Task requirements → Give back the line where "IR pin GND: none -> GND" appears and all the lines after it until the listing ends, unchanged and with nothing else.

Data for analysis →
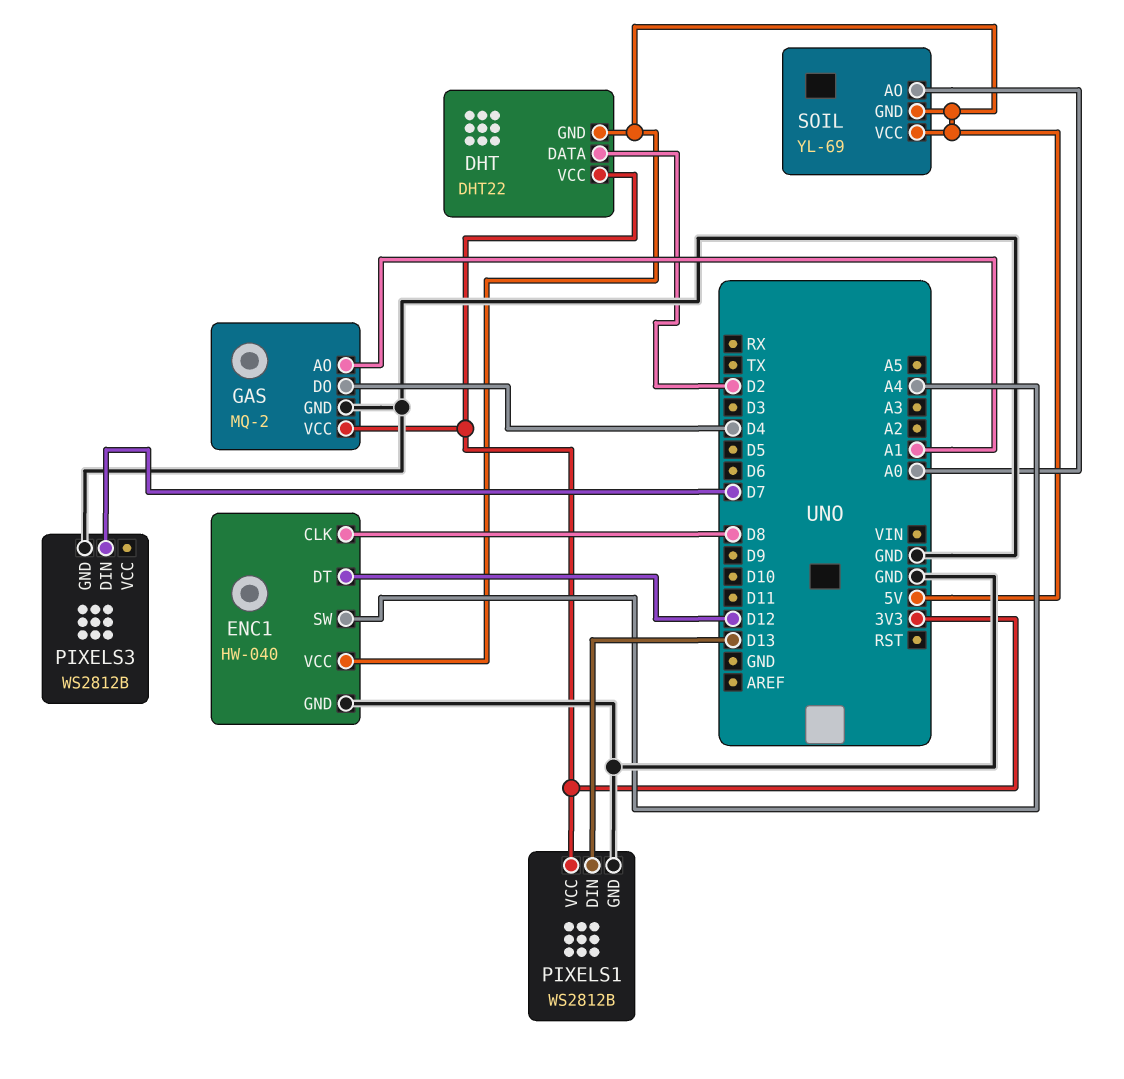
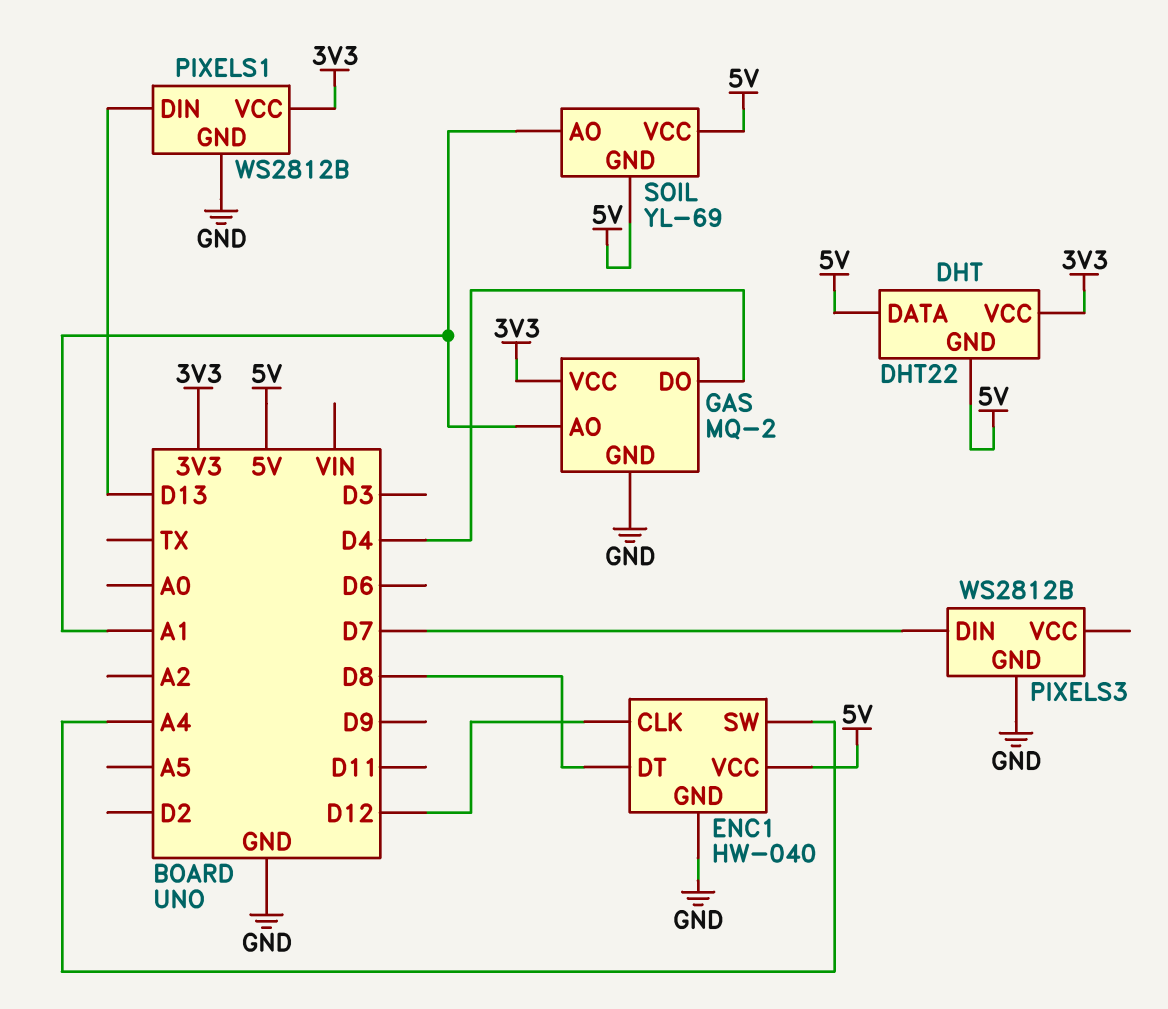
DHT pin DATA: D2 -> 5V
ENC1 pin CLK: D8 -> D12
ENC1 pin DT: D12 -> D8
SOIL pin AO: A0 -> A1

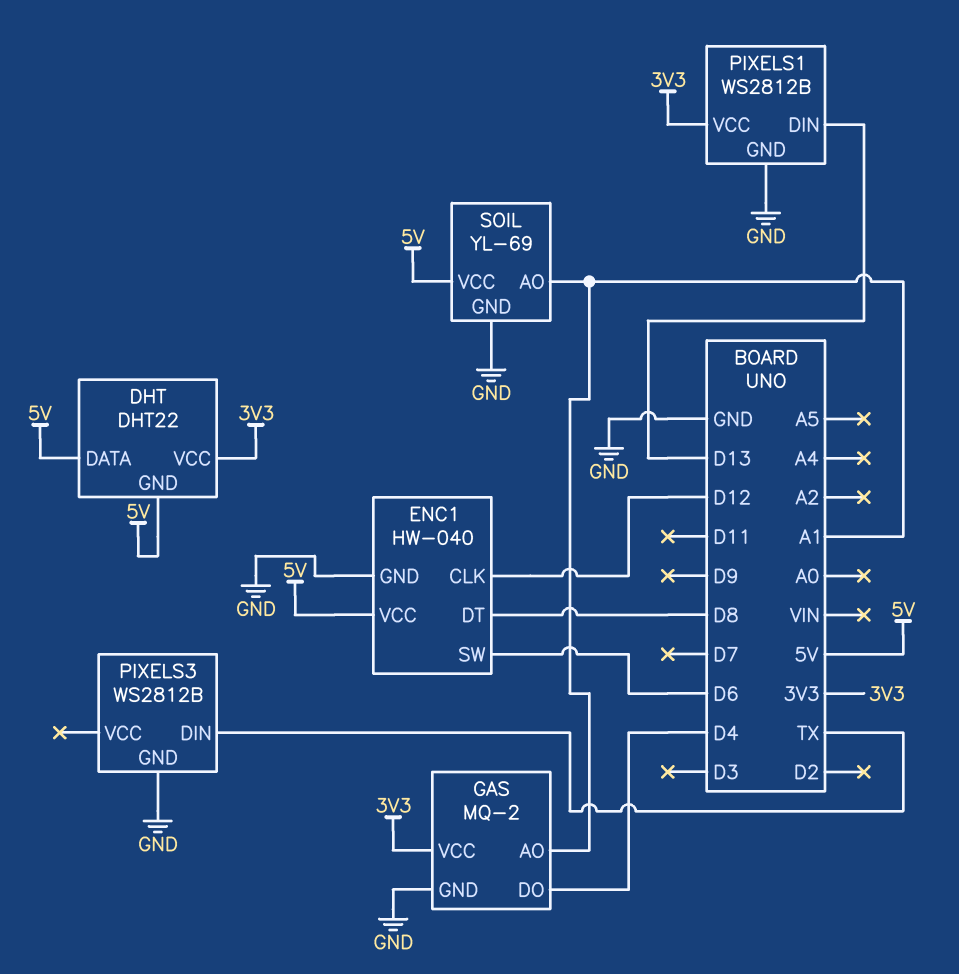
ENC1 pin SW: A4 -> D6
PIXELS3 pin DIN: D7 -> TX
SOIL pin GND: 5V -> GND

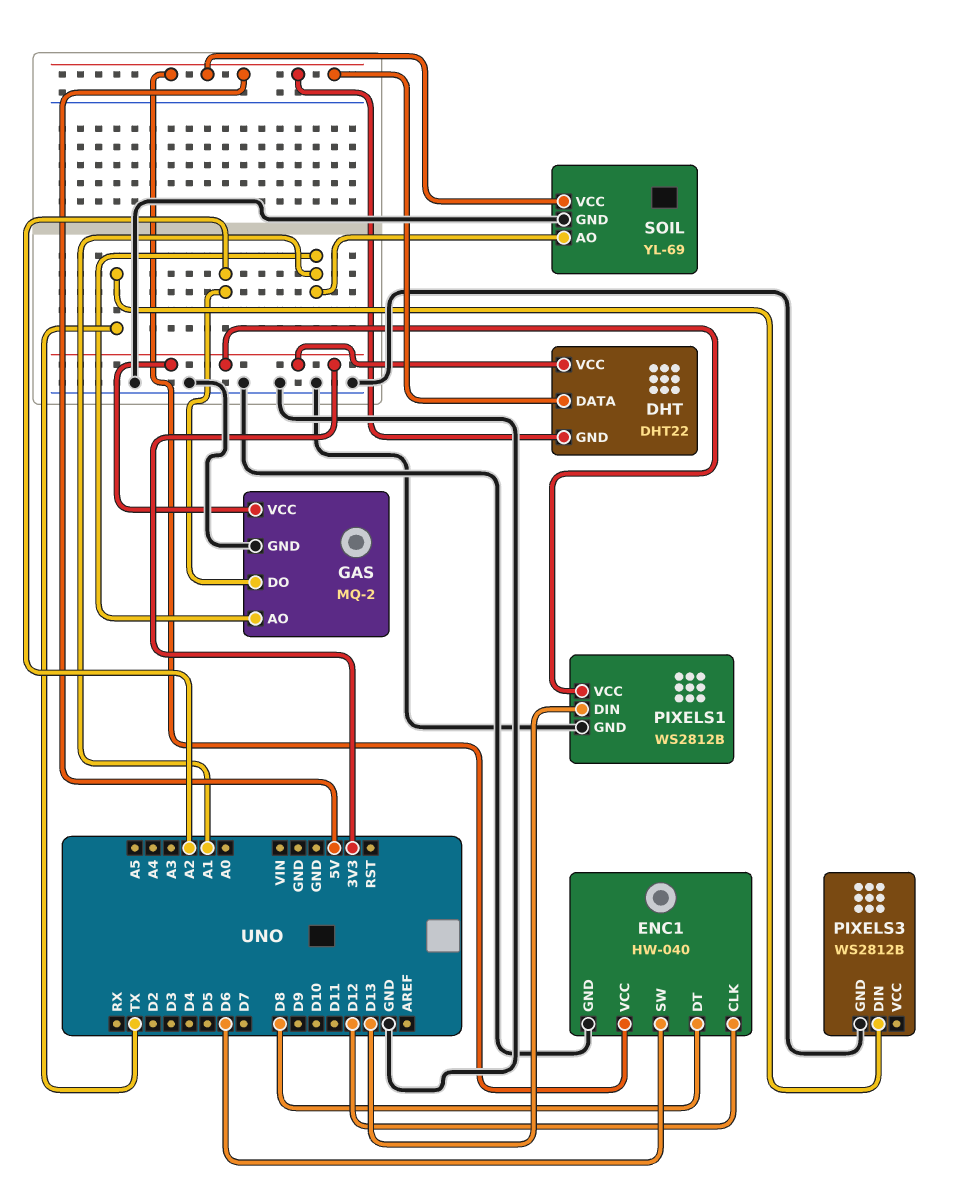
GAS pin DO: D4 -> A2

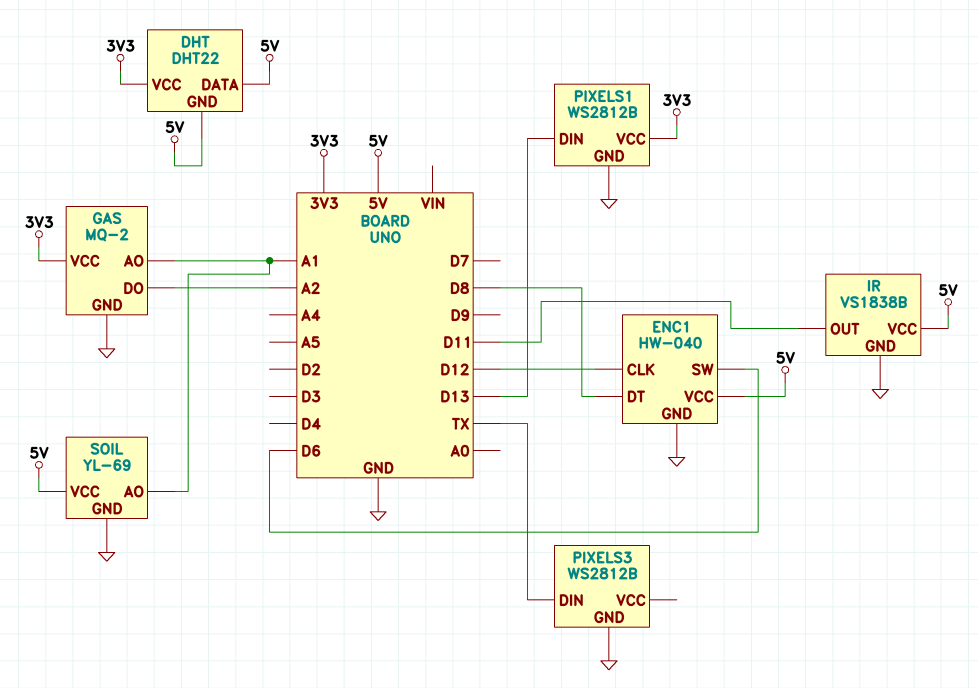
IR: none -> VS1838B
IR pin GND: none -> GND
IR pin OUT: none -> D11
IR pin VCC: none -> 5V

Task solution →
IR pin GND: none -> GND
IR pin OUT: none -> D11
IR pin VCC: none -> 5V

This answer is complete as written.